_Task item_: Starting at the line that contains "R8: 1k (IC1/out, VA) -> 2.2k (IC1/out, VA)", please transcribe every line through the end of the entries, exactly and with no pictures.

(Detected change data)

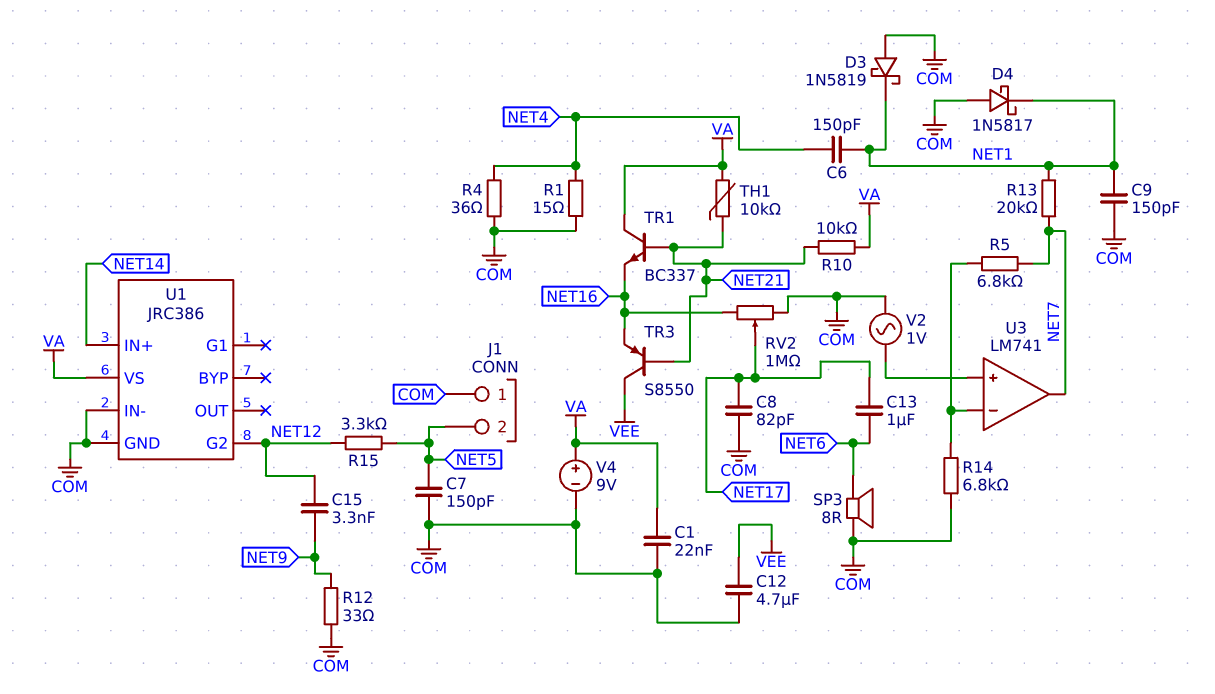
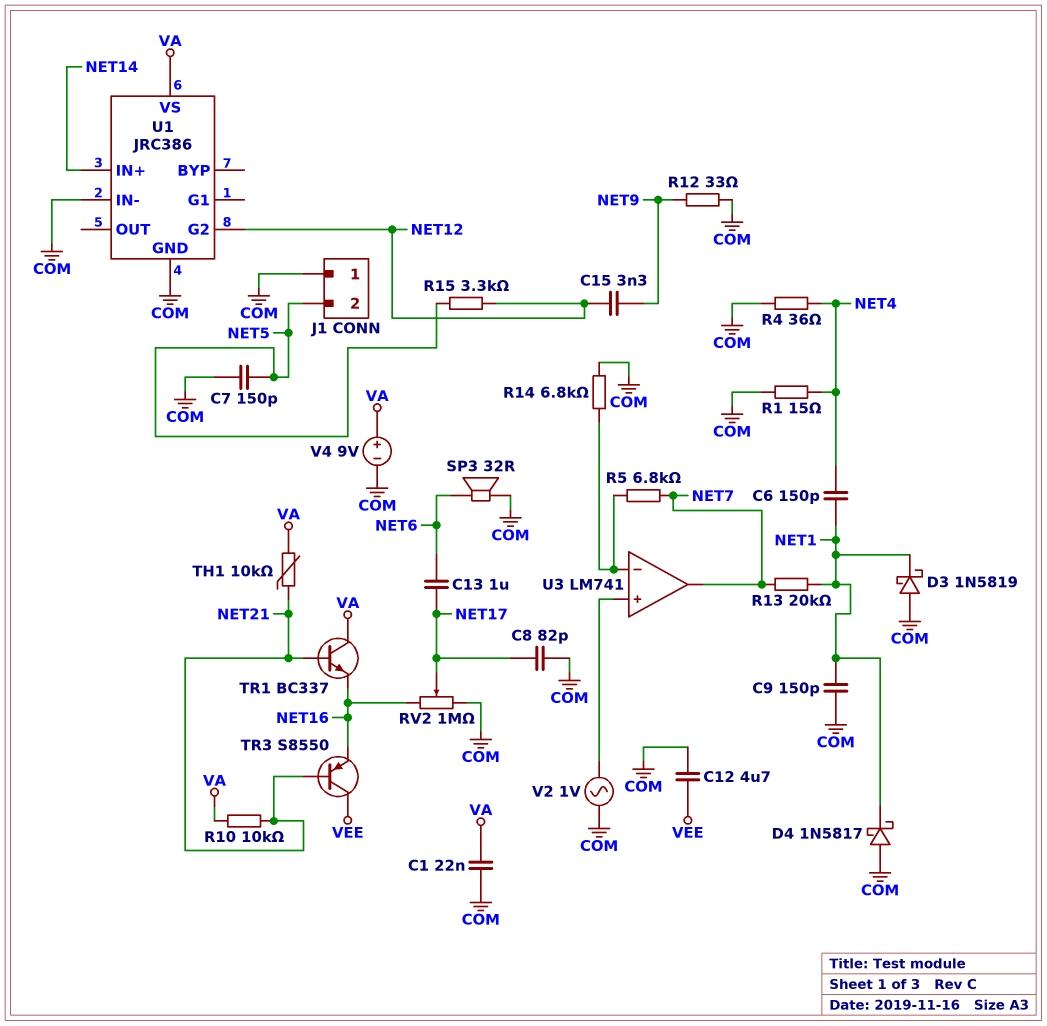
SP3: speaker 8R (COM, NET6) -> speaker 32R (COM, NET6)

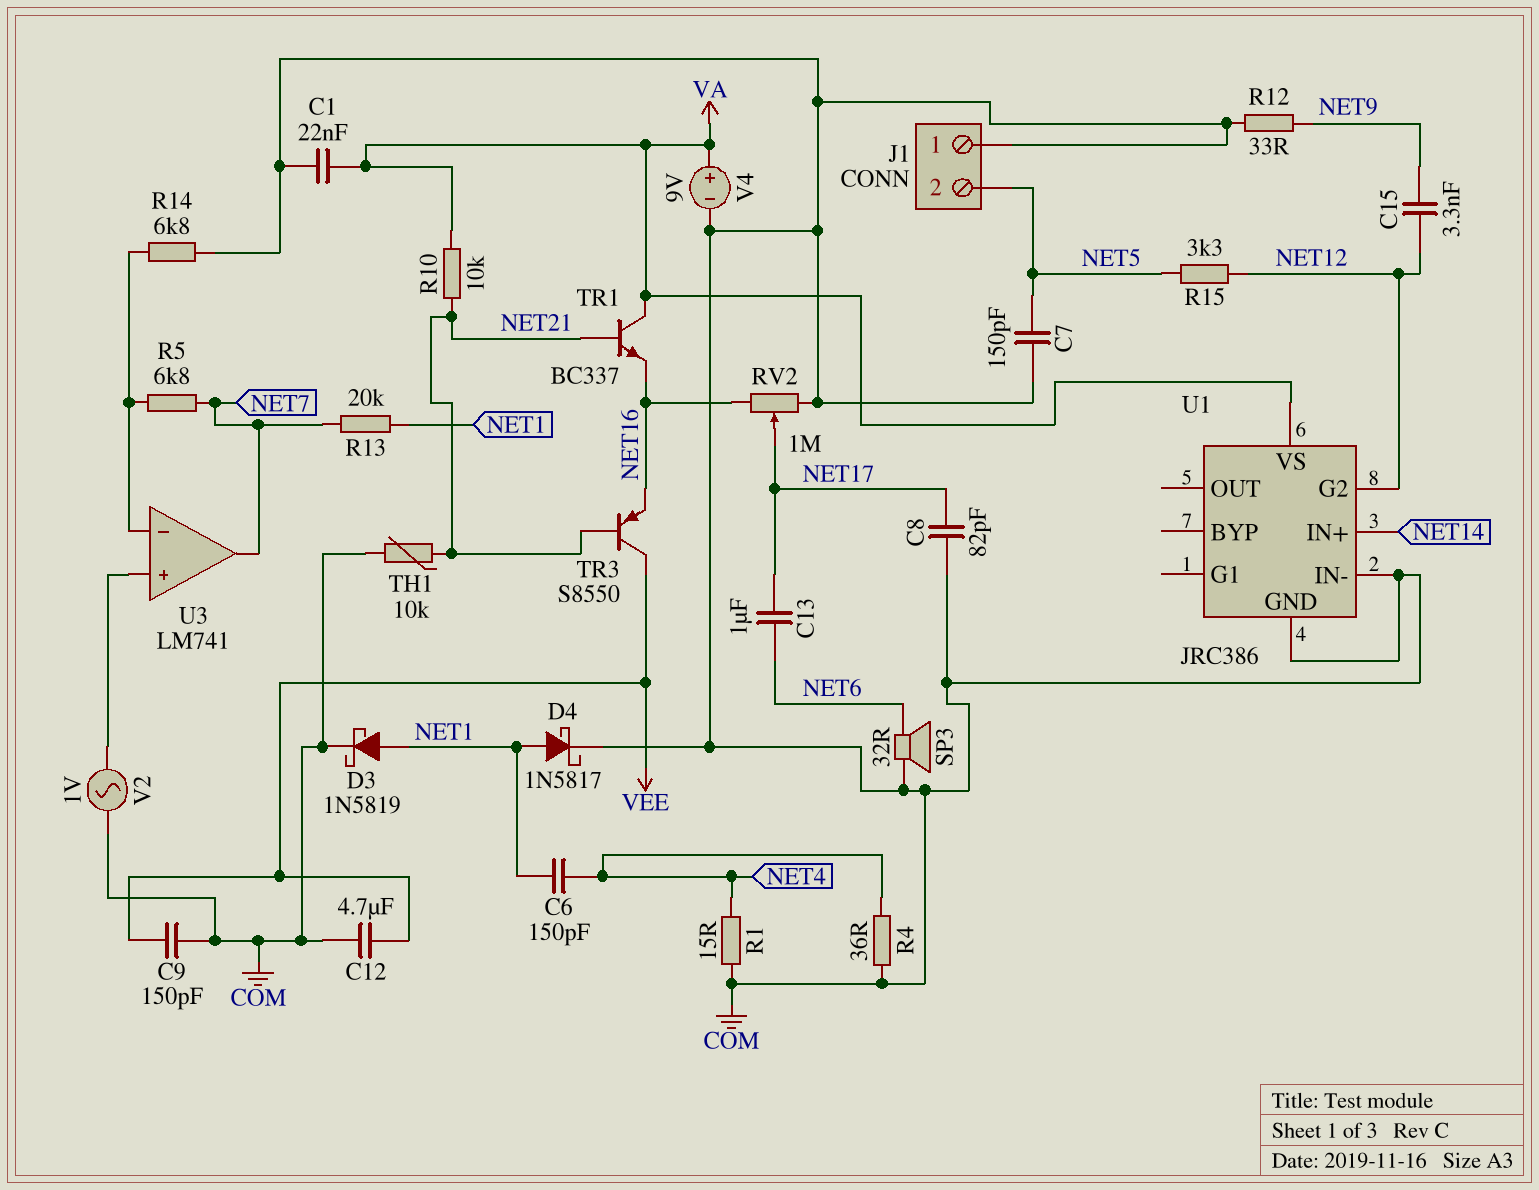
C9: 150pF (COM, NET1) -> 150pF (COM, VEE)
D3: schottky 1N5819 (A COM, K NET1) -> schottky 1N5819 (A NET1, K COM)
D4: schottky 1N5817 (A COM, K NET1) -> schottky 1N5817 (A NET1, K COM)
TH1: 10k (NET21, VA) -> 10k (COM, NET21)

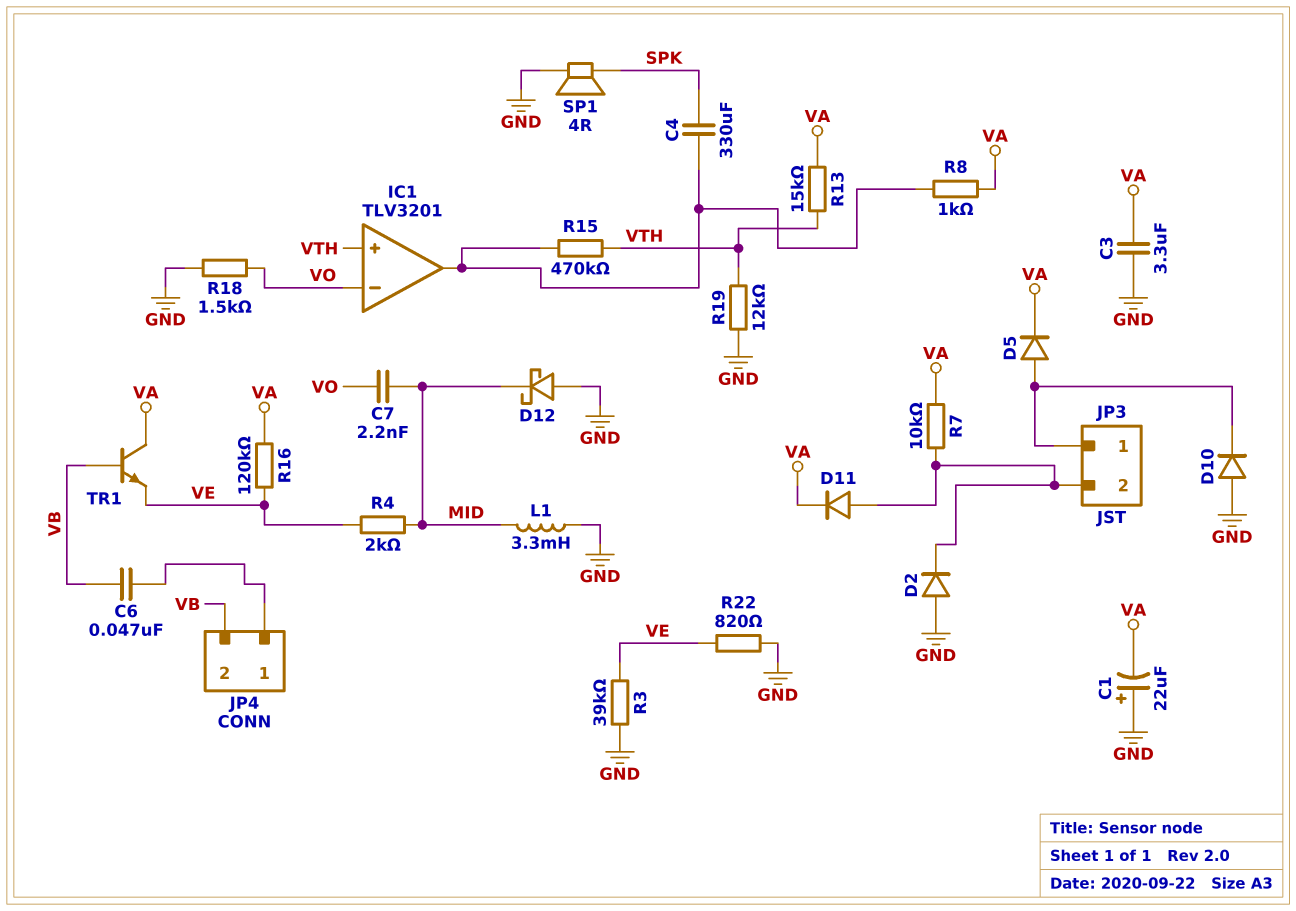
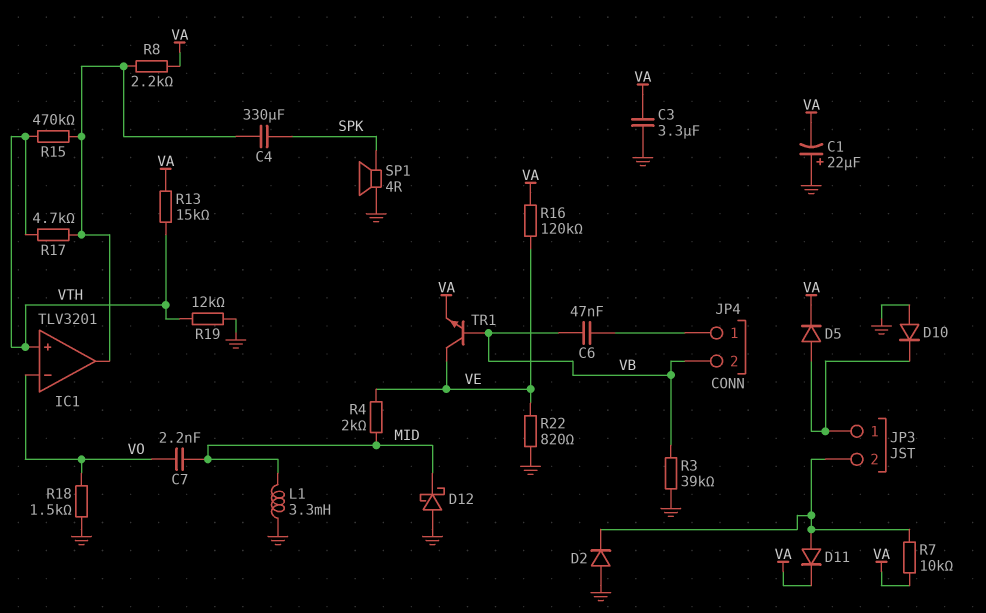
R3: 39k (GND, VE) -> 39k (GND, VB)
R8: 1k (IC1/out, VA) -> 2.2k (IC1/out, VA)
R17: none -> 4.7k (IC1/out, VTH)
TR1: NPN (B VB, C VA, E VE) -> NPN (B VB, C VE, E VA)

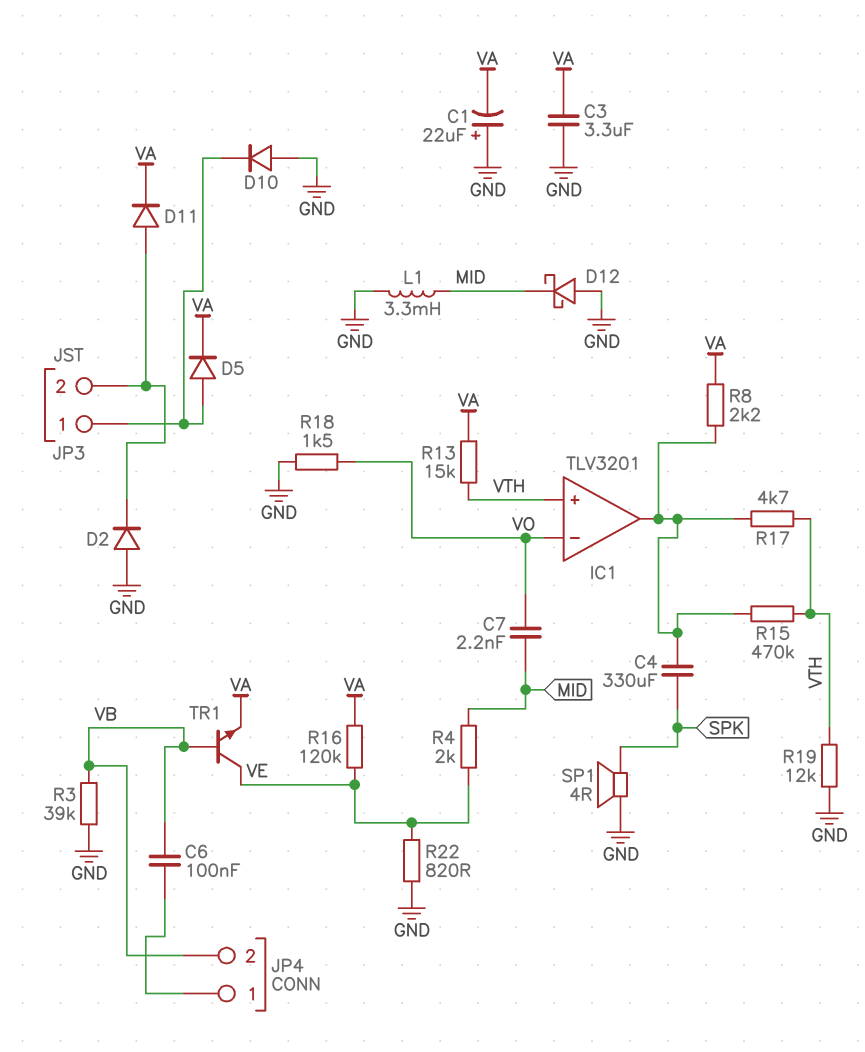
C6: 47nF (JP4/1, VB) -> 100nF (JP4/1, VB)
R7: 10k (JP3/2, VA) -> none

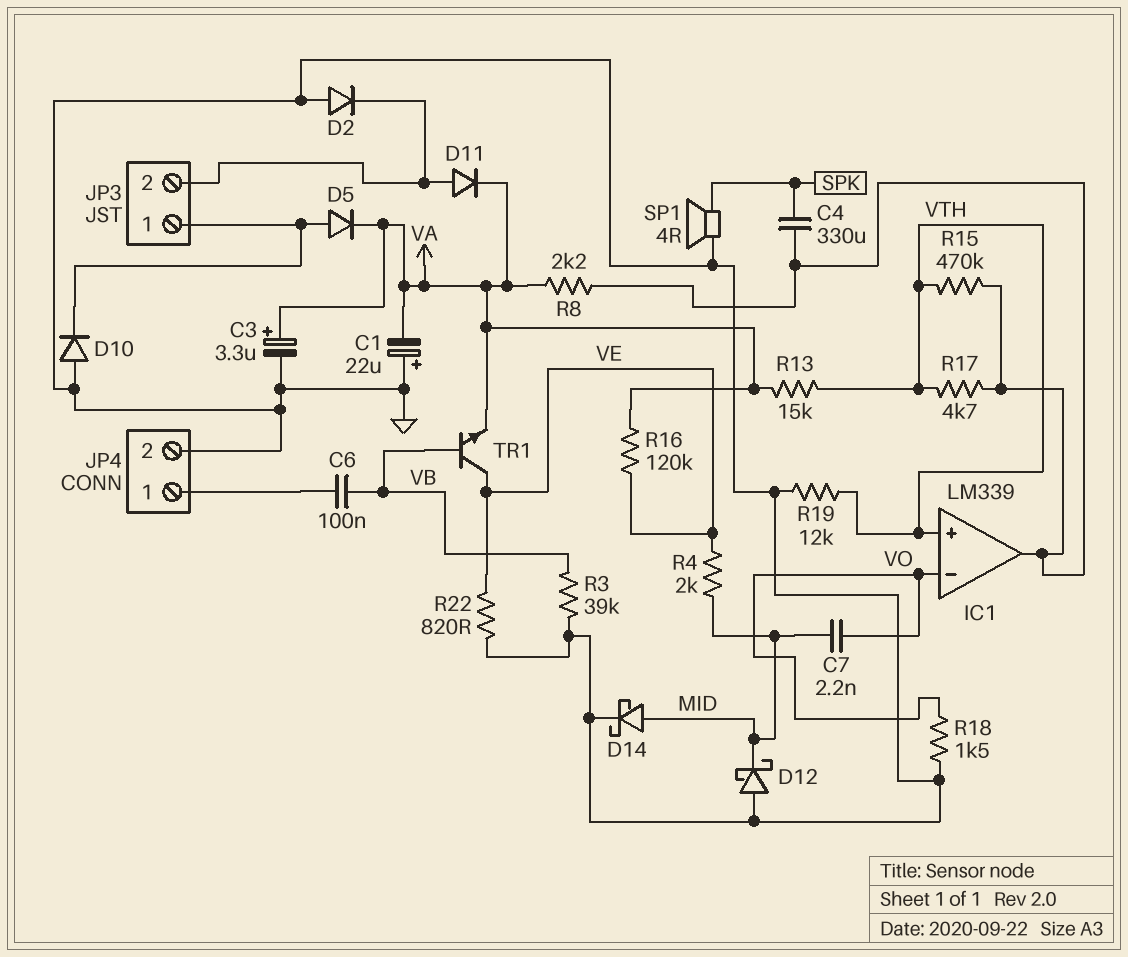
C3: 3.3uF (GND, VA) -> 3.3uF (plus VA, minus GND)
D14: none -> schottky (A MID, K GND)
IC1: TLV3201 -> LM339
JP4 pin 2: VB -> GND
L1: 3.3mH (GND, MID) -> none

_Response for this exercise_:
R8: 1k (IC1/out, VA) -> 2.2k (IC1/out, VA)
R17: none -> 4.7k (IC1/out, VTH)
TR1: NPN (B VB, C VA, E VE) -> NPN (B VB, C VE, E VA)

C6: 47nF (JP4/1, VB) -> 100nF (JP4/1, VB)
R7: 10k (JP3/2, VA) -> none

C3: 3.3uF (GND, VA) -> 3.3uF (plus VA, minus GND)
D14: none -> schottky (A MID, K GND)
IC1: TLV3201 -> LM339
JP4 pin 2: VB -> GND
L1: 3.3mH (GND, MID) -> none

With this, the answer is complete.